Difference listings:
━━━━
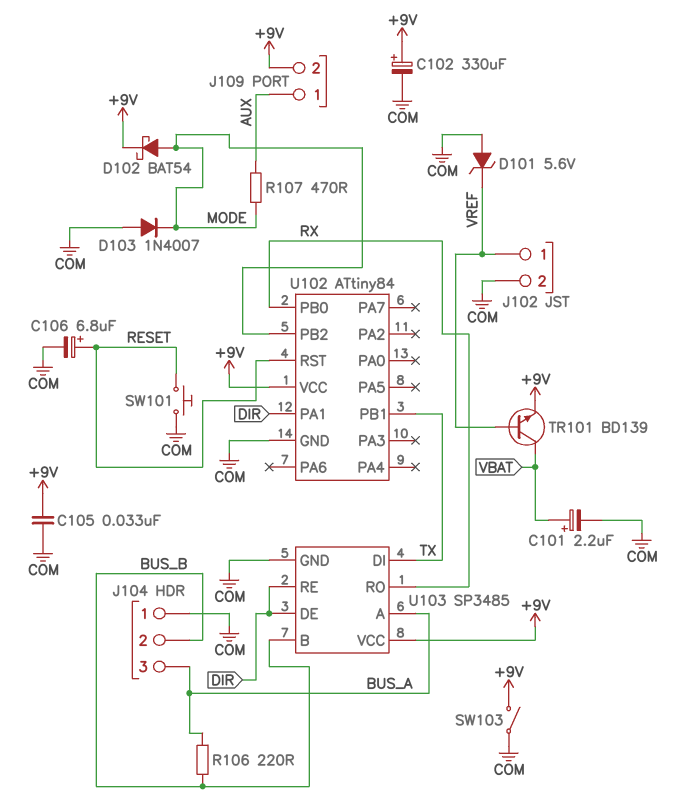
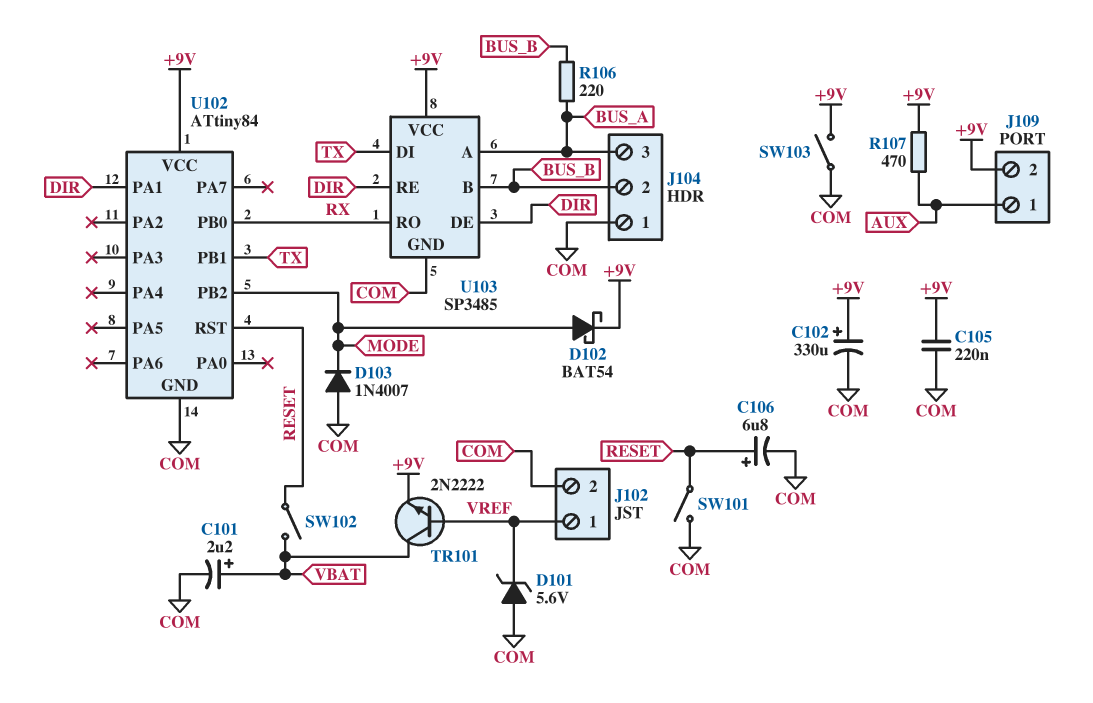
C105: 33nF (+9V, COM) -> 220nF (+9V, COM)
R107: 470 (AUX, MODE) -> 470 (+9V, AUX)
SW101: button (COM, RESET) -> switch (COM, RESET)
SW102: none -> switch (RESET, VBAT)
TR101: NPN BD139 (B VREF, C VBAT, E +9V) -> NPN 2N2222 (B VREF, C VBAT, E +9V)

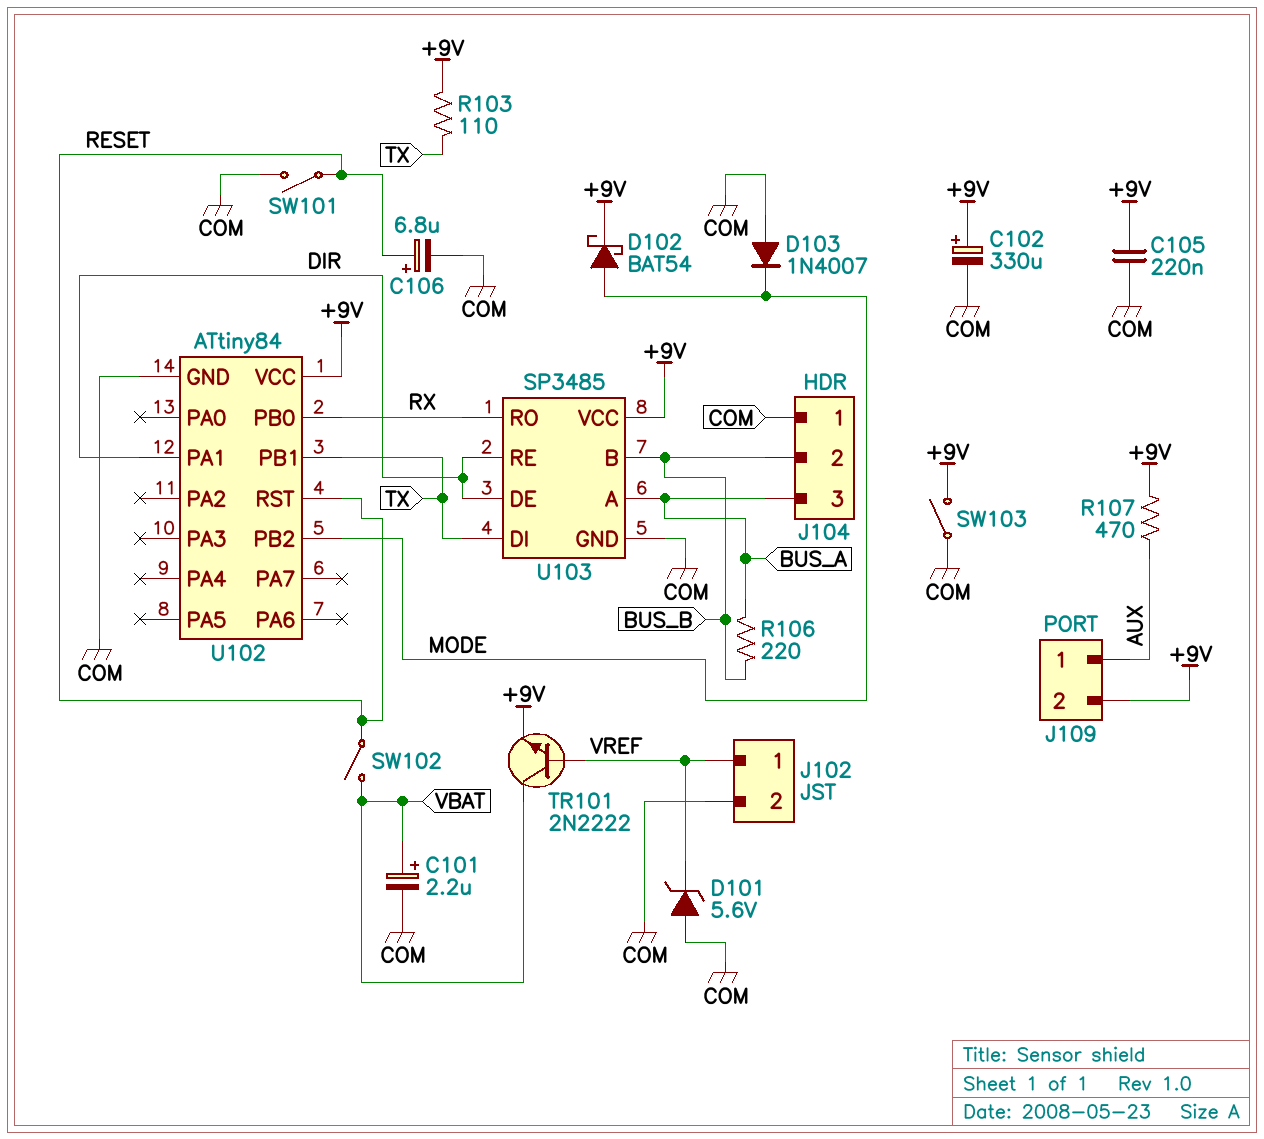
R103: none -> 110 (+9V, TX)

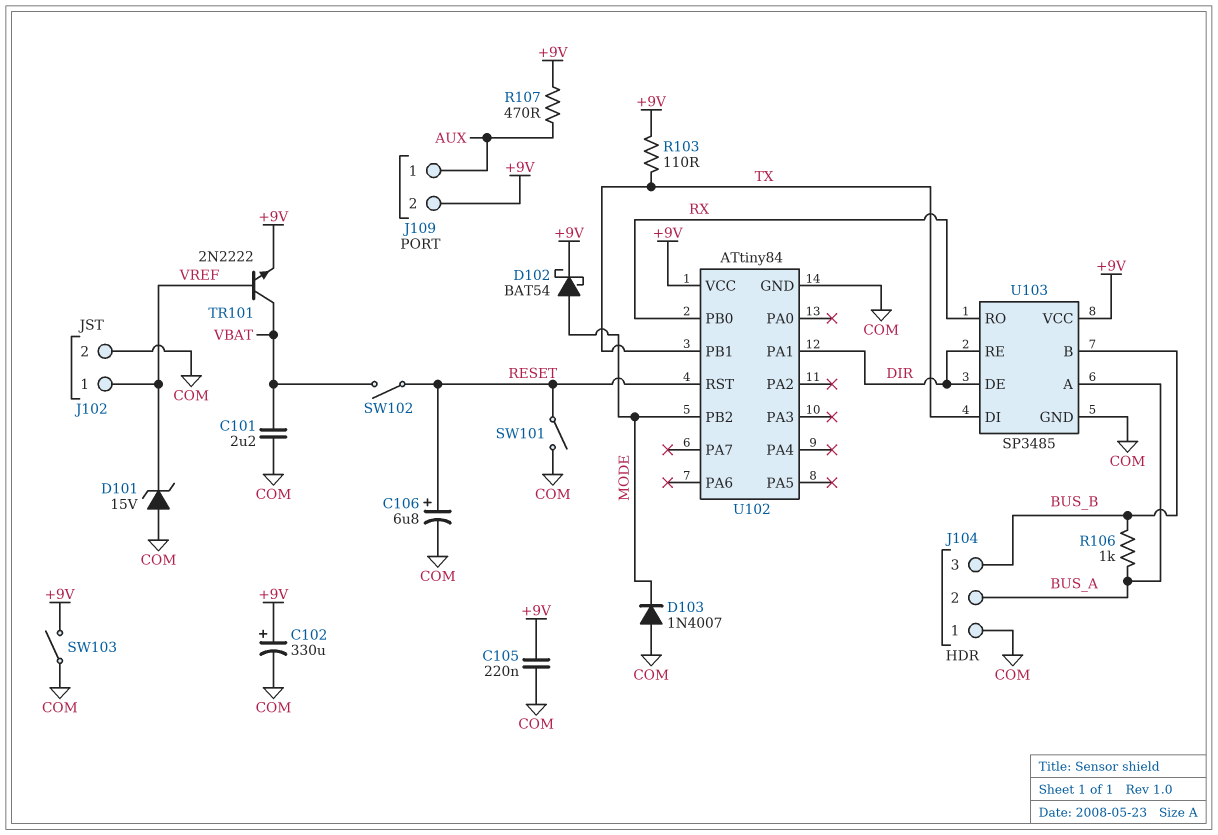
C101: 2.2uF (plus VBAT, minus COM) -> 2.2uF (COM, VBAT)
D101: zener 5.6V (A COM, K VREF) -> zener 15V (A COM, K VREF)
J104 pin 2: BUS_B -> BUS_A
J104 pin 3: BUS_A -> BUS_B
R106: 220 (BUS_A, BUS_B) -> 1k (BUS_A, BUS_B)

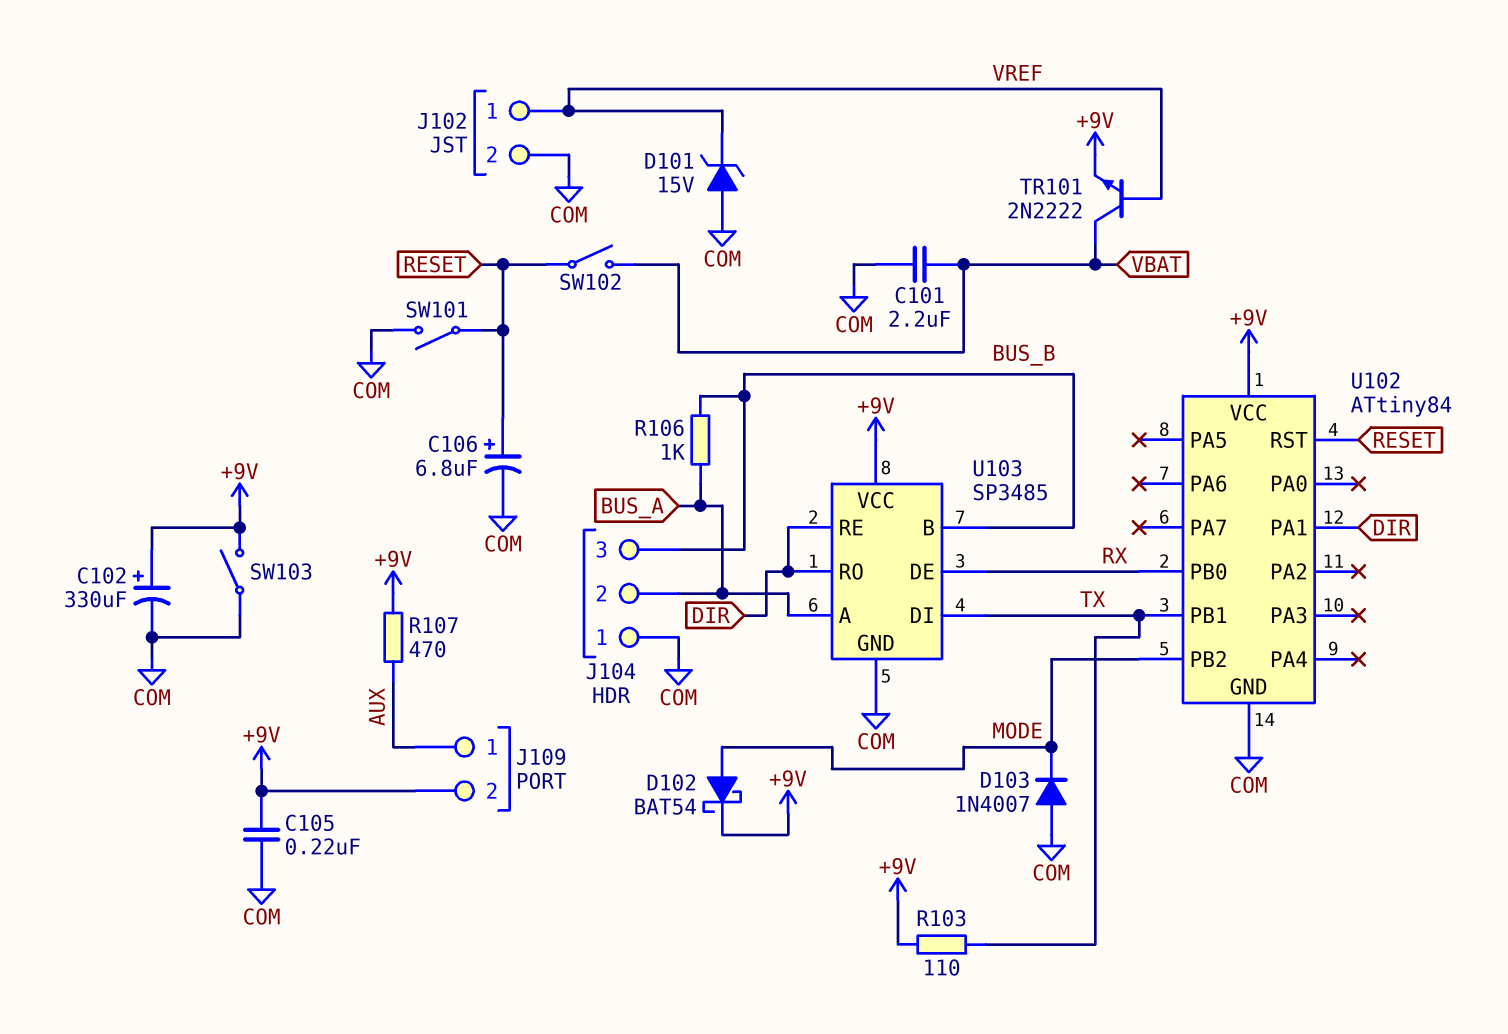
U103 pin DE: DIR -> RX
U103 pin RO: RX -> DIR

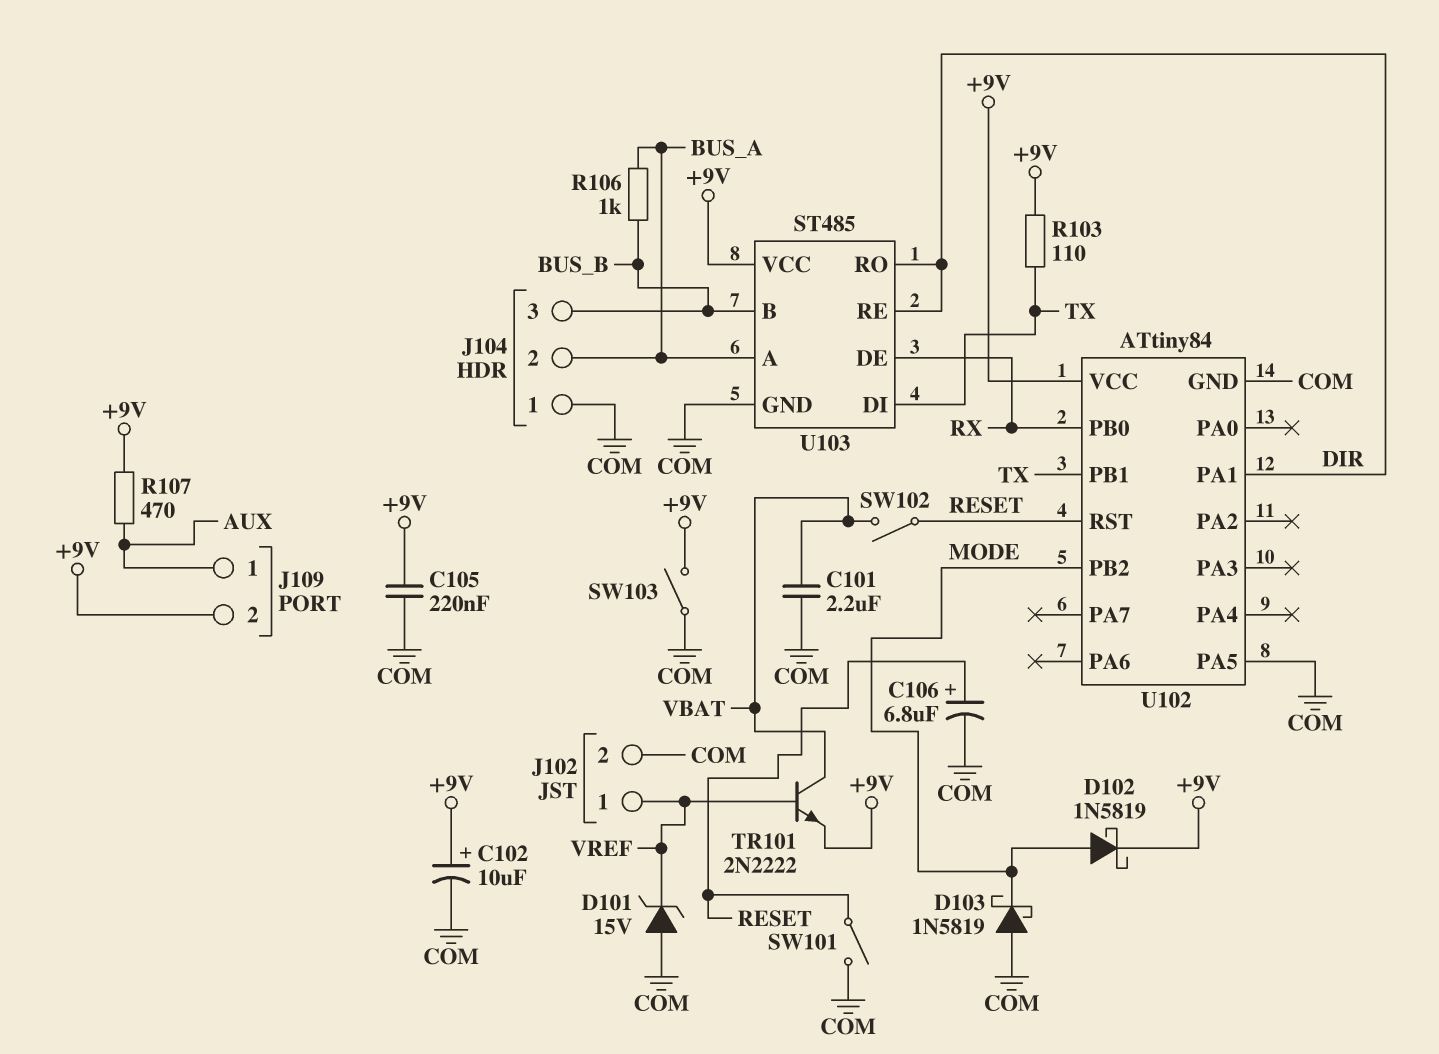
C102: 330uF (plus +9V, minus COM) -> 10uF (plus +9V, minus COM)
D102: schottky BAT54 (A MODE, K +9V) -> schottky 1N5819 (A MODE, K +9V)
D103: diode 1N4007 (A COM, K MODE) -> schottky 1N5819 (A COM, K MODE)
U102 pin PA5: none -> COM
U103: SP3485 -> ST485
━━━━
**To do**
Leave the pictures aside and give the records above back word for word.

**Written reply**
C105: 33nF (+9V, COM) -> 220nF (+9V, COM)
R107: 470 (AUX, MODE) -> 470 (+9V, AUX)
SW101: button (COM, RESET) -> switch (COM, RESET)
SW102: none -> switch (RESET, VBAT)
TR101: NPN BD139 (B VREF, C VBAT, E +9V) -> NPN 2N2222 (B VREF, C VBAT, E +9V)

R103: none -> 110 (+9V, TX)

C101: 2.2uF (plus VBAT, minus COM) -> 2.2uF (COM, VBAT)
D101: zener 5.6V (A COM, K VREF) -> zener 15V (A COM, K VREF)
J104 pin 2: BUS_B -> BUS_A
J104 pin 3: BUS_A -> BUS_B
R106: 220 (BUS_A, BUS_B) -> 1k (BUS_A, BUS_B)

U103 pin DE: DIR -> RX
U103 pin RO: RX -> DIR

C102: 330uF (plus +9V, minus COM) -> 10uF (plus +9V, minus COM)
D102: schottky BAT54 (A MODE, K +9V) -> schottky 1N5819 (A MODE, K +9V)
D103: diode 1N4007 (A COM, K MODE) -> schottky 1N5819 (A COM, K MODE)
U102 pin PA5: none -> COM
U103: SP3485 -> ST485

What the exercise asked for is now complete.